▸ THE PROBLEM: Write out everything from the start of the material down to the line containing "cyan triangle: moved 12 px right, 10 px down", including that line, with every character kept the same.

[Collected data entries]
* BEGIN *

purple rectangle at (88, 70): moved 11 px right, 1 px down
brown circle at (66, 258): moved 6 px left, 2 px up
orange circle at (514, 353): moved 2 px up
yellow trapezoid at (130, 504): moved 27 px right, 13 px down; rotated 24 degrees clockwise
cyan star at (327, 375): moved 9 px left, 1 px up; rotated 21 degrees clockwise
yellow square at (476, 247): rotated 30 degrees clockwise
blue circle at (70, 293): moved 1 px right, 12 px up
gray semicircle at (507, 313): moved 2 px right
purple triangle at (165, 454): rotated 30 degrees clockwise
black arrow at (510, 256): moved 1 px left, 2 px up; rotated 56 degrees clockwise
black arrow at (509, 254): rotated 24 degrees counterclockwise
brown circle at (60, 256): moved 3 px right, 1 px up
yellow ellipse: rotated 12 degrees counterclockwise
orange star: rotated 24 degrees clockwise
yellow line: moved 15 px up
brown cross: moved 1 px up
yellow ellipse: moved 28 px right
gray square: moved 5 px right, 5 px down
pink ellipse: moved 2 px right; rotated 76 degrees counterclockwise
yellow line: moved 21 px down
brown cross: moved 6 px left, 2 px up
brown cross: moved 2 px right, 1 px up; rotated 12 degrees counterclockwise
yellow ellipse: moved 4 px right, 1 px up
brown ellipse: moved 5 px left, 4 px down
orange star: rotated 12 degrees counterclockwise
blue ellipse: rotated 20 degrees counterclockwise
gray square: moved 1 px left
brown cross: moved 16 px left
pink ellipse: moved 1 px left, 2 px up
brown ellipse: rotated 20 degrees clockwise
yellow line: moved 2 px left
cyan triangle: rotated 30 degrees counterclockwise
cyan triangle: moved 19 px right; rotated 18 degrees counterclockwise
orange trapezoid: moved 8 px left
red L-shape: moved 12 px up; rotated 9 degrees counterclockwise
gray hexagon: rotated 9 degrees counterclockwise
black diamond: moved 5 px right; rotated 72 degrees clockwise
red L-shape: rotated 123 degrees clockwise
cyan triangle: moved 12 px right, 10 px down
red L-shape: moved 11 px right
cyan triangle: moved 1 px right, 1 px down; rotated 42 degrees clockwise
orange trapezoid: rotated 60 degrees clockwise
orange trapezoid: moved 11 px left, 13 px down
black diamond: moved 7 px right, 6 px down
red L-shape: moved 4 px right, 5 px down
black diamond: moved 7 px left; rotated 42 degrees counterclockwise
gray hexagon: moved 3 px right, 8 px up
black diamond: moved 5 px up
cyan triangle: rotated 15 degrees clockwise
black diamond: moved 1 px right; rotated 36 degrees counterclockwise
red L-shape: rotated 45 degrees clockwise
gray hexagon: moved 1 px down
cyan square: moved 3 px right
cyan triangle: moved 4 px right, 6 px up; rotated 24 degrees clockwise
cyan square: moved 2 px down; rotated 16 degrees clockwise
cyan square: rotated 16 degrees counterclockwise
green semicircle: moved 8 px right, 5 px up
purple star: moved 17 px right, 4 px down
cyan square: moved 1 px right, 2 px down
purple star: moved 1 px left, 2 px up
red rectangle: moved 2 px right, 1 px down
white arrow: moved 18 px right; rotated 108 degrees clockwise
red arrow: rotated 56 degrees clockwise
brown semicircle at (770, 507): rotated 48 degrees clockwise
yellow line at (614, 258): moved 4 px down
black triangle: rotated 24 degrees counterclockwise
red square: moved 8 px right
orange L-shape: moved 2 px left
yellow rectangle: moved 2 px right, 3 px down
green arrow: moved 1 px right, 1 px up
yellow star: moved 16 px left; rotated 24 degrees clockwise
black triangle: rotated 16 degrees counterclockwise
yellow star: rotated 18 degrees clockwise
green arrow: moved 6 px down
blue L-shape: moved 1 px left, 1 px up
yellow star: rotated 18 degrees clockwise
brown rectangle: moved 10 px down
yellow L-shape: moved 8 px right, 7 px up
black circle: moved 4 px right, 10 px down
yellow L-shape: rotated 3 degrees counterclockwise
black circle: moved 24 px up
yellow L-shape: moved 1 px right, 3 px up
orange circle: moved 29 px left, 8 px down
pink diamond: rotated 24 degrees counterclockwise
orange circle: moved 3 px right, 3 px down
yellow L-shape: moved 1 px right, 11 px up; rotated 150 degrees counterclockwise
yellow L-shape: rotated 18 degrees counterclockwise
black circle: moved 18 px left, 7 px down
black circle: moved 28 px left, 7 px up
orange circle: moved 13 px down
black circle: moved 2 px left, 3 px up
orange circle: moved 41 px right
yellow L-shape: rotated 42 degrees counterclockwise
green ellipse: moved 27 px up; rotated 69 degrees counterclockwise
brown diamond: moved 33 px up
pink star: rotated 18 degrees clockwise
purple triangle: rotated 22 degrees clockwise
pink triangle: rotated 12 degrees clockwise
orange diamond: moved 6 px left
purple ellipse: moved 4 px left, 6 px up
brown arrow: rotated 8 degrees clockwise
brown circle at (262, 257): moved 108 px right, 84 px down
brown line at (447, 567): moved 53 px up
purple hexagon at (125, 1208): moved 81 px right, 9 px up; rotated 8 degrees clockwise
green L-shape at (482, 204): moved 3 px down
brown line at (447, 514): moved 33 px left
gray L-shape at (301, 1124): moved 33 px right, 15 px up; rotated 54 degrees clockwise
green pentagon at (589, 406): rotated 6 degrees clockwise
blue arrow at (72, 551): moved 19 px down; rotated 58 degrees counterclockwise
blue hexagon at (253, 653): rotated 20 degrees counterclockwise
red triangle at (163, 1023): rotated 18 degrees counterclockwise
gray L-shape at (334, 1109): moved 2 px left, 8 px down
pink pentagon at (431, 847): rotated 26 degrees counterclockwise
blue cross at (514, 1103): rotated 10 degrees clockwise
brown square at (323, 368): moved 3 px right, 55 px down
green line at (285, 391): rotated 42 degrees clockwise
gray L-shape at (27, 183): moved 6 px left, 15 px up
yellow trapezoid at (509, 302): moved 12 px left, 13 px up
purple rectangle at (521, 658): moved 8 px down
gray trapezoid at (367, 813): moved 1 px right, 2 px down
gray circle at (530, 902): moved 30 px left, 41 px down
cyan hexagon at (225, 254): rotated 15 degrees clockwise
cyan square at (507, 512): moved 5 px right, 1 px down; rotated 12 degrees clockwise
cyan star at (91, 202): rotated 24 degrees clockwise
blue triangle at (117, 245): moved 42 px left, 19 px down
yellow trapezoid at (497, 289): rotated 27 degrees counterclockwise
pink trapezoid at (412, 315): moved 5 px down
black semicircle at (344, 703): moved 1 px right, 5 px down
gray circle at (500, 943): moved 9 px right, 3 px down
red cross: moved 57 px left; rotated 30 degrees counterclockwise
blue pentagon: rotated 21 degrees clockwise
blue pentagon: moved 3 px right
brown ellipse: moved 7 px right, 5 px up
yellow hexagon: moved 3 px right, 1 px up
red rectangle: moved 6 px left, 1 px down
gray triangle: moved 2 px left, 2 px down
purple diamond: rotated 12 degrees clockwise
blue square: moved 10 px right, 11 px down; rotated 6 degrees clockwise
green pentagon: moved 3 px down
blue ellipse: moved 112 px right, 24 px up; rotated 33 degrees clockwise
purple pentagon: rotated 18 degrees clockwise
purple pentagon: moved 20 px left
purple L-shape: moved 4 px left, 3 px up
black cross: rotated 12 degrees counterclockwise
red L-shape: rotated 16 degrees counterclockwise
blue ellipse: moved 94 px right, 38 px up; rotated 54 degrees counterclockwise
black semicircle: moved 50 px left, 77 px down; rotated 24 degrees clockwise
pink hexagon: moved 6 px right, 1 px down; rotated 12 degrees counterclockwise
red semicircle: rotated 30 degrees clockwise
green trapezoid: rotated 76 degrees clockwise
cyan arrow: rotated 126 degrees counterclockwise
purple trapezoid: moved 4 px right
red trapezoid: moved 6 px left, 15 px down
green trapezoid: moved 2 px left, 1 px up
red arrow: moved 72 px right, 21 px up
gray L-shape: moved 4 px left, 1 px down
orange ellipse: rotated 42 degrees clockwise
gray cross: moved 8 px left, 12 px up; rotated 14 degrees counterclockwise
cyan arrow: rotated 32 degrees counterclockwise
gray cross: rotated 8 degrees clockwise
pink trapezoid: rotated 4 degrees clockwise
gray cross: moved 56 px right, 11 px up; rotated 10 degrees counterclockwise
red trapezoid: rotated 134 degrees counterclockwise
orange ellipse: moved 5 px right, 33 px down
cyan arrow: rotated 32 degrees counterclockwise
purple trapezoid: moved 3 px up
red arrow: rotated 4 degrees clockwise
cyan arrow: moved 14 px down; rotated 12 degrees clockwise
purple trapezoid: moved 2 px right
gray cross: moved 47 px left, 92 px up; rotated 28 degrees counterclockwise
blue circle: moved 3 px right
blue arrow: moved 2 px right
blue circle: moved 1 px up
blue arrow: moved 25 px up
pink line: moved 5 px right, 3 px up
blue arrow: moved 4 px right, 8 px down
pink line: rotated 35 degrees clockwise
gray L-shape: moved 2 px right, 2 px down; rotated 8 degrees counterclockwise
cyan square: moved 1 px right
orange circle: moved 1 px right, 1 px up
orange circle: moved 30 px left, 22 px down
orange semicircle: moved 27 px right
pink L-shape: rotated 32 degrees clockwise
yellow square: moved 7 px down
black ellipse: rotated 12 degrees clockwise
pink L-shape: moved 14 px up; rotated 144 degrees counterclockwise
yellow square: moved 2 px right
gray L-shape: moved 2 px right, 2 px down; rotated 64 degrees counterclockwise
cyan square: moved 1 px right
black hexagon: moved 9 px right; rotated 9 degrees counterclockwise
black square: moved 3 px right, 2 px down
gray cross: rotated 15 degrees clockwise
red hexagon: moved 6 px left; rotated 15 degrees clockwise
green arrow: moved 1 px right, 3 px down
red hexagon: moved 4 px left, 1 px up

* END *

▸ RIGHT ANSWER:
purple rectangle at (88, 70): moved 11 px right, 1 px down
brown circle at (66, 258): moved 6 px left, 2 px up
orange circle at (514, 353): moved 2 px up
yellow trapezoid at (130, 504): moved 27 px right, 13 px down; rotated 24 degrees clockwise
cyan star at (327, 375): moved 9 px left, 1 px up; rotated 21 degrees clockwise
yellow square at (476, 247): rotated 30 degrees clockwise
blue circle at (70, 293): moved 1 px right, 12 px up
gray semicircle at (507, 313): moved 2 px right
purple triangle at (165, 454): rotated 30 degrees clockwise
black arrow at (510, 256): moved 1 px left, 2 px up; rotated 56 degrees clockwise
black arrow at (509, 254): rotated 24 degrees counterclockwise
brown circle at (60, 256): moved 3 px right, 1 px up
yellow ellipse: rotated 12 degrees counterclockwise
orange star: rotated 24 degrees clockwise
yellow line: moved 15 px up
brown cross: moved 1 px up
yellow ellipse: moved 28 px right
gray square: moved 5 px right, 5 px down
pink ellipse: moved 2 px right; rotated 76 degrees counterclockwise
yellow line: moved 21 px down
brown cross: moved 6 px left, 2 px up
brown cross: moved 2 px right, 1 px up; rotated 12 degrees counterclockwise
yellow ellipse: moved 4 px right, 1 px up
brown ellipse: moved 5 px left, 4 px down
orange star: rotated 12 degrees counterclockwise
blue ellipse: rotated 20 degrees counterclockwise
gray square: moved 1 px left
brown cross: moved 16 px left
pink ellipse: moved 1 px left, 2 px up
brown ellipse: rotated 20 degrees clockwise
yellow line: moved 2 px left
cyan triangle: rotated 30 degrees counterclockwise
cyan triangle: moved 19 px right; rotated 18 degrees counterclockwise
orange trapezoid: moved 8 px left
red L-shape: moved 12 px up; rotated 9 degrees counterclockwise
gray hexagon: rotated 9 degrees counterclockwise
black diamond: moved 5 px right; rotated 72 degrees clockwise
red L-shape: rotated 123 degrees clockwise
cyan triangle: moved 12 px right, 10 px down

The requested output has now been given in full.